═════ EXERCISE MATERIALS ═════

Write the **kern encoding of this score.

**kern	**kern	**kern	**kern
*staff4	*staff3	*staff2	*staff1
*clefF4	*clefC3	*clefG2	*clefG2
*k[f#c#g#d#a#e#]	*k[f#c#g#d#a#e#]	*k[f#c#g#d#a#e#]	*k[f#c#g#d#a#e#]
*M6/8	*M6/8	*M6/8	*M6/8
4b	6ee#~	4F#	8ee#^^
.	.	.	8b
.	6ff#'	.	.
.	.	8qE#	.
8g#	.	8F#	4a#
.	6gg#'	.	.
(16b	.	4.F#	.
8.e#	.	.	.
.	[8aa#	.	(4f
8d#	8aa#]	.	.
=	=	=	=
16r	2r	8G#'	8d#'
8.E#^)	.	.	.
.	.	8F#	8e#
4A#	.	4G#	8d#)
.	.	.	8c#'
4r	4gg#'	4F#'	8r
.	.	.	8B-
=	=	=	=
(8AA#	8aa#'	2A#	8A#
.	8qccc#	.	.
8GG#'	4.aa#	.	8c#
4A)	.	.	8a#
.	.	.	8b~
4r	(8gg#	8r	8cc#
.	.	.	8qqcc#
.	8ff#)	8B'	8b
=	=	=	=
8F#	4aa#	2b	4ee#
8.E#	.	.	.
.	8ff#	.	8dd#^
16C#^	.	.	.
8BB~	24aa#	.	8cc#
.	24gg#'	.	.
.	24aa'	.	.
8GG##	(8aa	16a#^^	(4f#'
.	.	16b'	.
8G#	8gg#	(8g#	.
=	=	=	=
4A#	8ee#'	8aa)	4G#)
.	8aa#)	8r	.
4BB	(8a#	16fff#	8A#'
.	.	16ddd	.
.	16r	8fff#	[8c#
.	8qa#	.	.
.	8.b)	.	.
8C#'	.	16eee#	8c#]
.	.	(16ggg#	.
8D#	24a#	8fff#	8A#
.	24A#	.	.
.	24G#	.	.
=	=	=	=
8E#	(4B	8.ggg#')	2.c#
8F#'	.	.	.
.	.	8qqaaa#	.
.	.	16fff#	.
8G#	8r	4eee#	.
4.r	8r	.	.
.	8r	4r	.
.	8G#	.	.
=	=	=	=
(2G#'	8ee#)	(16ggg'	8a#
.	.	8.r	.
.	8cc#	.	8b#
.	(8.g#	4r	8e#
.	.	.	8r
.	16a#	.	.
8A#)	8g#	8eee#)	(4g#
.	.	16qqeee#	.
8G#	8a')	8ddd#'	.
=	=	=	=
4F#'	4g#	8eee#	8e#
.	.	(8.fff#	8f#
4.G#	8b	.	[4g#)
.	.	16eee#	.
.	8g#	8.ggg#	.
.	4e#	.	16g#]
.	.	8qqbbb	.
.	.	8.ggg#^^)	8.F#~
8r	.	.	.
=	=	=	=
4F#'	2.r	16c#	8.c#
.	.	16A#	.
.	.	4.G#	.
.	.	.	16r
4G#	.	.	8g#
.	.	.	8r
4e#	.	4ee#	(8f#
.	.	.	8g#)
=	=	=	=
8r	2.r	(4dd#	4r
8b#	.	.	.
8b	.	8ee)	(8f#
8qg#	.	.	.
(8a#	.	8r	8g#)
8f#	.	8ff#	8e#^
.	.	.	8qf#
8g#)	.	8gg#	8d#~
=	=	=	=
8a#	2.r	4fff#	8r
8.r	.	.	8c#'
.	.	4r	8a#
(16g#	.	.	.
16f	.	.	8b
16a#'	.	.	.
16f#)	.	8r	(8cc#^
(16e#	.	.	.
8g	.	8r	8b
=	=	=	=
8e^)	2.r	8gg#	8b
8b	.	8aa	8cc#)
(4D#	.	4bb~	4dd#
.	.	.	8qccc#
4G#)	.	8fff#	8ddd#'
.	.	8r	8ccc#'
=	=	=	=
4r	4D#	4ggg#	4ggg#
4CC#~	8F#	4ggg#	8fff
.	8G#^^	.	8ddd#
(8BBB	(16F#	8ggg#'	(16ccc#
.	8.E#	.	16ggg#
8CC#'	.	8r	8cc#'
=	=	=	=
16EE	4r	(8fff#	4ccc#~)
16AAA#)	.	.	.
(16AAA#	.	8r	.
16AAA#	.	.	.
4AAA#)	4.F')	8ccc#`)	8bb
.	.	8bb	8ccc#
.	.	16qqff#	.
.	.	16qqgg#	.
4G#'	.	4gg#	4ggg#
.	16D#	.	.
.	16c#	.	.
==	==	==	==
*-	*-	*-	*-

═════

§ **WHAT IS EXPECTED**
Transcribe every line of each item above without changing anything.

§ **RESULT OF THIS EXERCISE**
Write the **kern encoding of this score.

**kern	**kern	**kern	**kern
*staff4	*staff3	*staff2	*staff1
*clefF4	*clefC3	*clefG2	*clefG2
*k[f#c#g#d#a#e#]	*k[f#c#g#d#a#e#]	*k[f#c#g#d#a#e#]	*k[f#c#g#d#a#e#]
*M6/8	*M6/8	*M6/8	*M6/8
4b	6ee#~	4F#	8ee#^^
.	.	.	8b
.	6ff#'	.	.
.	.	8qE#	.
8g#	.	8F#	4a#
.	6gg#'	.	.
(16b	.	4.F#	.
8.e#	.	.	.
.	[8aa#	.	(4f
8d#	8aa#]	.	.
=	=	=	=
16r	2r	8G#'	8d#'
8.E#^)	.	.	.
.	.	8F#	8e#
4A#	.	4G#	8d#)
.	.	.	8c#'
4r	4gg#'	4F#'	8r
.	.	.	8B-
=	=	=	=
(8AA#	8aa#'	2A#	8A#
.	8qccc#	.	.
8GG#'	4.aa#	.	8c#
4A)	.	.	8a#
.	.	.	8b~
4r	(8gg#	8r	8cc#
.	.	.	8qqcc#
.	8ff#)	8B'	8b
=	=	=	=
8F#	4aa#	2b	4ee#
8.E#	.	.	.
.	8ff#	.	8dd#^
16C#^	.	.	.
8BB~	24aa#	.	8cc#
.	24gg#'	.	.
.	24aa'	.	.
8GG##	(8aa	16a#^^	(4f#'
.	.	16b'	.
8G#	8gg#	(8g#	.
=	=	=	=
4A#	8ee#'	8aa)	4G#)
.	8aa#)	8r	.
4BB	(8a#	16fff#	8A#'
.	.	16ddd	.
.	16r	8fff#	[8c#
.	8qa#	.	.
.	8.b)	.	.
8C#'	.	16eee#	8c#]
.	.	(16ggg#	.
8D#	24a#	8fff#	8A#
.	24A#	.	.
.	24G#	.	.
=	=	=	=
8E#	(4B	8.ggg#')	2.c#
8F#'	.	.	.
.	.	8qqaaa#	.
.	.	16fff#	.
8G#	8r	4eee#	.
4.r	8r	.	.
.	8r	4r	.
.	8G#	.	.
=	=	=	=
(2G#'	8ee#)	(16ggg'	8a#
.	.	8.r	.
.	8cc#	.	8b#
.	(8.g#	4r	8e#
.	.	.	8r
.	16a#	.	.
8A#)	8g#	8eee#)	(4g#
.	.	16qqeee#	.
8G#	8a')	8ddd#'	.
=	=	=	=
4F#'	4g#	8eee#	8e#
.	.	(8.fff#	8f#
4.G#	8b	.	[4g#)
.	.	16eee#	.
.	8g#	8.ggg#	.
.	4e#	.	16g#]
.	.	8qqbbb	.
.	.	8.ggg#^^)	8.F#~
8r	.	.	.
=	=	=	=
4F#'	2.r	16c#	8.c#
.	.	16A#	.
.	.	4.G#	.
.	.	.	16r
4G#	.	.	8g#
.	.	.	8r
4e#	.	4ee#	(8f#
.	.	.	8g#)
=	=	=	=
8r	2.r	(4dd#	4r
8b#	.	.	.
8b	.	8ee)	(8f#
8qg#	.	.	.
(8a#	.	8r	8g#)
8f#	.	8ff#	8e#^
.	.	.	8qf#
8g#)	.	8gg#	8d#~
=	=	=	=
8a#	2.r	4fff#	8r
8.r	.	.	8c#'
.	.	4r	8a#
(16g#	.	.	.
16f	.	.	8b
16a#'	.	.	.
16f#)	.	8r	(8cc#^
(16e#	.	.	.
8g	.	8r	8b
=	=	=	=
8e^)	2.r	8gg#	8b
8b	.	8aa	8cc#)
(4D#	.	4bb~	4dd#
.	.	.	8qccc#
4G#)	.	8fff#	8ddd#'
.	.	8r	8ccc#'
=	=	=	=
4r	4D#	4ggg#	4ggg#
4CC#~	8F#	4ggg#	8fff
.	8G#^^	.	8ddd#
(8BBB	(16F#	8ggg#'	(16ccc#
.	8.E#	.	16ggg#
8CC#'	.	8r	8cc#'
=	=	=	=
16EE	4r	(8fff#	4ccc#~)
16AAA#)	.	.	.
(16AAA#	.	8r	.
16AAA#	.	.	.
4AAA#)	4.F')	8ccc#`)	8bb
.	.	8bb	8ccc#
.	.	16qqff#	.
.	.	16qqgg#	.
4G#'	.	4gg#	4ggg#
.	16D#	.	.
.	16c#	.	.
==	==	==	==
*-	*-	*-	*-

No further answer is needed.